## Data provided
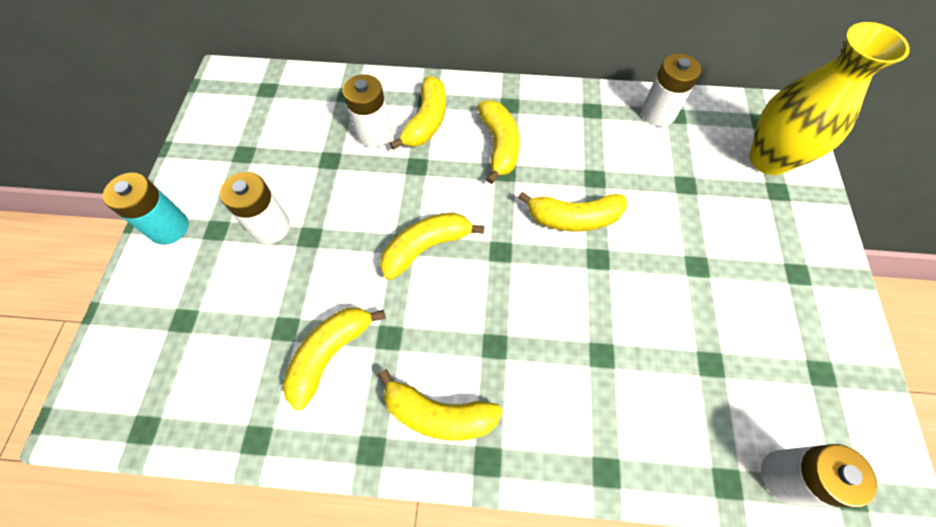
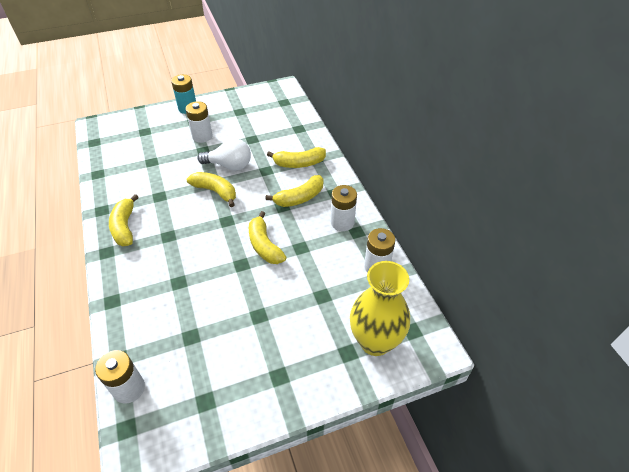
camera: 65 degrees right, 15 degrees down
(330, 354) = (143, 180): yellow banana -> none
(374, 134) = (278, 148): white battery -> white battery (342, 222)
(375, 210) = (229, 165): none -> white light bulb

## Description of the task
Your answer must be the full listing, reproduced word for word, without its pictures.

## Solution to this exercise
camera: 65 degrees right, 15 degrees down
(330, 354) = (143, 180): yellow banana -> none
(374, 134) = (278, 148): white battery -> white battery (342, 222)
(375, 210) = (229, 165): none -> white light bulb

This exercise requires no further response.